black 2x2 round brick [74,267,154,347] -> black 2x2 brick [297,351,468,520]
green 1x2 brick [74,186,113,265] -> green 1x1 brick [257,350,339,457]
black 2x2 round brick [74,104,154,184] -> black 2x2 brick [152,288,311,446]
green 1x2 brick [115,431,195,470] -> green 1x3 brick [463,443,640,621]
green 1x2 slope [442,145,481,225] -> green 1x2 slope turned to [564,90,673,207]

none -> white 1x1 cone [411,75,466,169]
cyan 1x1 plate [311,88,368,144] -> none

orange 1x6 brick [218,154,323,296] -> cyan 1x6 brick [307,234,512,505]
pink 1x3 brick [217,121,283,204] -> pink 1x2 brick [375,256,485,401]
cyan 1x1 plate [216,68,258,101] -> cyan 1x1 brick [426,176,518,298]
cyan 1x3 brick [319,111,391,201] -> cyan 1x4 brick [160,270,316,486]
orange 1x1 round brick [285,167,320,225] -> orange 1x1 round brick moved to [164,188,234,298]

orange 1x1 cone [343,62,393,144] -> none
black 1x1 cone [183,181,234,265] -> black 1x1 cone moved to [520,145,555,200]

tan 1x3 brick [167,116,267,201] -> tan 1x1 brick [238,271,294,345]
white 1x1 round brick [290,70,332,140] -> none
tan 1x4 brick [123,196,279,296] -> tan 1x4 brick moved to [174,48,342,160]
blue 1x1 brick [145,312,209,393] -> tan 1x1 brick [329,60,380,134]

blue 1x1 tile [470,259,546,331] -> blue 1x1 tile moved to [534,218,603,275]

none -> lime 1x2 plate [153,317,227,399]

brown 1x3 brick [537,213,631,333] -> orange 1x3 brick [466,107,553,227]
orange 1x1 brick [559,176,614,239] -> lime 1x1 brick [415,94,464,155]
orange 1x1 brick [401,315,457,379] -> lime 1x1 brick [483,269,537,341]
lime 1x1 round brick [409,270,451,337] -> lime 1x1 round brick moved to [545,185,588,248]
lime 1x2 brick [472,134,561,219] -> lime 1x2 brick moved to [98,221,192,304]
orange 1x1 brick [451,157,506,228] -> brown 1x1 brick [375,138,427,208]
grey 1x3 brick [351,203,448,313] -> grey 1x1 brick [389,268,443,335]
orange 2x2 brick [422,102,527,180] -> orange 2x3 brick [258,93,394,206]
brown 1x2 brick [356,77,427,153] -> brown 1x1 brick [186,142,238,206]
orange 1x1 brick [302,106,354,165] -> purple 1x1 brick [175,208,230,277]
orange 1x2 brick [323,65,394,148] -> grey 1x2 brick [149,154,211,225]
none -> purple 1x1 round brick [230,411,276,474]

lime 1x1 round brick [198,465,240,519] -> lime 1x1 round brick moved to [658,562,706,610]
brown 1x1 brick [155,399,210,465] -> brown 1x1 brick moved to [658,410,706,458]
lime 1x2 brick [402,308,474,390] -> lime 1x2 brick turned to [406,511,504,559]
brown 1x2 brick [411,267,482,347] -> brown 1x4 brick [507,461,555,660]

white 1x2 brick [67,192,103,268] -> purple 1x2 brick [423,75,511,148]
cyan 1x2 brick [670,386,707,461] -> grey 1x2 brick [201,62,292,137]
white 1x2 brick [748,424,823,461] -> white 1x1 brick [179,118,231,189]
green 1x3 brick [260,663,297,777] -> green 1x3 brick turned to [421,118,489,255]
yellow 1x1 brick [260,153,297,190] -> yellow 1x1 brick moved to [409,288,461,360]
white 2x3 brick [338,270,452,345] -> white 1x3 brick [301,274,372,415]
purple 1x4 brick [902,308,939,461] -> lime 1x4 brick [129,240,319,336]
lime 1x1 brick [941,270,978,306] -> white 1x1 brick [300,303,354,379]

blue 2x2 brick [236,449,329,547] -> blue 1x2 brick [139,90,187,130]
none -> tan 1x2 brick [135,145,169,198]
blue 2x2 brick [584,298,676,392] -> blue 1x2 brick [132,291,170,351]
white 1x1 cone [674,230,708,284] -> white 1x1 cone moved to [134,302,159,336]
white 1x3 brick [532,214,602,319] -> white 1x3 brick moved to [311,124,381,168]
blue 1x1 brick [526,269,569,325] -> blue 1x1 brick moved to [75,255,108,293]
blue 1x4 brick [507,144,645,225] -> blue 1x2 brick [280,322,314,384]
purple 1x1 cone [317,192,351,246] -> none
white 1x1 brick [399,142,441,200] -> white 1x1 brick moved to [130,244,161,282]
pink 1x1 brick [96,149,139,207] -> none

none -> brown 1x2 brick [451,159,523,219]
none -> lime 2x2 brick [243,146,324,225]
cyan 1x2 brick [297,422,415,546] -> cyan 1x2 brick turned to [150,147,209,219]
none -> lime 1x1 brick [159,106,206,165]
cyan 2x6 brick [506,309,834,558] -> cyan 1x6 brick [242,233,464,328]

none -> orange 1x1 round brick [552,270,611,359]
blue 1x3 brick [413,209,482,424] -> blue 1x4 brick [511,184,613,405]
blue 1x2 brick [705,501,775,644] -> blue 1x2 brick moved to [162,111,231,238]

......

• _TO-DO ITEM_
Each line must be set down again exactly as above, with no line omitted.

• _RESULT_
black 2x2 round brick [74,267,154,347] -> black 2x2 brick [297,351,468,520]
green 1x2 brick [74,186,113,265] -> green 1x1 brick [257,350,339,457]
black 2x2 round brick [74,104,154,184] -> black 2x2 brick [152,288,311,446]
green 1x2 brick [115,431,195,470] -> green 1x3 brick [463,443,640,621]
green 1x2 slope [442,145,481,225] -> green 1x2 slope turned to [564,90,673,207]

none -> white 1x1 cone [411,75,466,169]
cyan 1x1 plate [311,88,368,144] -> none

orange 1x6 brick [218,154,323,296] -> cyan 1x6 brick [307,234,512,505]
pink 1x3 brick [217,121,283,204] -> pink 1x2 brick [375,256,485,401]
cyan 1x1 plate [216,68,258,101] -> cyan 1x1 brick [426,176,518,298]
cyan 1x3 brick [319,111,391,201] -> cyan 1x4 brick [160,270,316,486]
orange 1x1 round brick [285,167,320,225] -> orange 1x1 round brick moved to [164,188,234,298]

orange 1x1 cone [343,62,393,144] -> none
black 1x1 cone [183,181,234,265] -> black 1x1 cone moved to [520,145,555,200]

tan 1x3 brick [167,116,267,201] -> tan 1x1 brick [238,271,294,345]
white 1x1 round brick [290,70,332,140] -> none
tan 1x4 brick [123,196,279,296] -> tan 1x4 brick moved to [174,48,342,160]
blue 1x1 brick [145,312,209,393] -> tan 1x1 brick [329,60,380,134]

blue 1x1 tile [470,259,546,331] -> blue 1x1 tile moved to [534,218,603,275]

none -> lime 1x2 plate [153,317,227,399]

brown 1x3 brick [537,213,631,333] -> orange 1x3 brick [466,107,553,227]
orange 1x1 brick [559,176,614,239] -> lime 1x1 brick [415,94,464,155]
orange 1x1 brick [401,315,457,379] -> lime 1x1 brick [483,269,537,341]
lime 1x1 round brick [409,270,451,337] -> lime 1x1 round brick moved to [545,185,588,248]
lime 1x2 brick [472,134,561,219] -> lime 1x2 brick moved to [98,221,192,304]
orange 1x1 brick [451,157,506,228] -> brown 1x1 brick [375,138,427,208]
grey 1x3 brick [351,203,448,313] -> grey 1x1 brick [389,268,443,335]
orange 2x2 brick [422,102,527,180] -> orange 2x3 brick [258,93,394,206]
brown 1x2 brick [356,77,427,153] -> brown 1x1 brick [186,142,238,206]
orange 1x1 brick [302,106,354,165] -> purple 1x1 brick [175,208,230,277]
orange 1x2 brick [323,65,394,148] -> grey 1x2 brick [149,154,211,225]
none -> purple 1x1 round brick [230,411,276,474]

lime 1x1 round brick [198,465,240,519] -> lime 1x1 round brick moved to [658,562,706,610]
brown 1x1 brick [155,399,210,465] -> brown 1x1 brick moved to [658,410,706,458]
lime 1x2 brick [402,308,474,390] -> lime 1x2 brick turned to [406,511,504,559]
brown 1x2 brick [411,267,482,347] -> brown 1x4 brick [507,461,555,660]

white 1x2 brick [67,192,103,268] -> purple 1x2 brick [423,75,511,148]
cyan 1x2 brick [670,386,707,461] -> grey 1x2 brick [201,62,292,137]
white 1x2 brick [748,424,823,461] -> white 1x1 brick [179,118,231,189]
green 1x3 brick [260,663,297,777] -> green 1x3 brick turned to [421,118,489,255]
yellow 1x1 brick [260,153,297,190] -> yellow 1x1 brick moved to [409,288,461,360]
white 2x3 brick [338,270,452,345] -> white 1x3 brick [301,274,372,415]
purple 1x4 brick [902,308,939,461] -> lime 1x4 brick [129,240,319,336]
lime 1x1 brick [941,270,978,306] -> white 1x1 brick [300,303,354,379]

blue 2x2 brick [236,449,329,547] -> blue 1x2 brick [139,90,187,130]
none -> tan 1x2 brick [135,145,169,198]
blue 2x2 brick [584,298,676,392] -> blue 1x2 brick [132,291,170,351]
white 1x1 cone [674,230,708,284] -> white 1x1 cone moved to [134,302,159,336]
white 1x3 brick [532,214,602,319] -> white 1x3 brick moved to [311,124,381,168]
blue 1x1 brick [526,269,569,325] -> blue 1x1 brick moved to [75,255,108,293]
blue 1x4 brick [507,144,645,225] -> blue 1x2 brick [280,322,314,384]
purple 1x1 cone [317,192,351,246] -> none
white 1x1 brick [399,142,441,200] -> white 1x1 brick moved to [130,244,161,282]
pink 1x1 brick [96,149,139,207] -> none

none -> brown 1x2 brick [451,159,523,219]
none -> lime 2x2 brick [243,146,324,225]
cyan 1x2 brick [297,422,415,546] -> cyan 1x2 brick turned to [150,147,209,219]
none -> lime 1x1 brick [159,106,206,165]
cyan 2x6 brick [506,309,834,558] -> cyan 1x6 brick [242,233,464,328]

none -> orange 1x1 round brick [552,270,611,359]
blue 1x3 brick [413,209,482,424] -> blue 1x4 brick [511,184,613,405]
blue 1x2 brick [705,501,775,644] -> blue 1x2 brick moved to [162,111,231,238]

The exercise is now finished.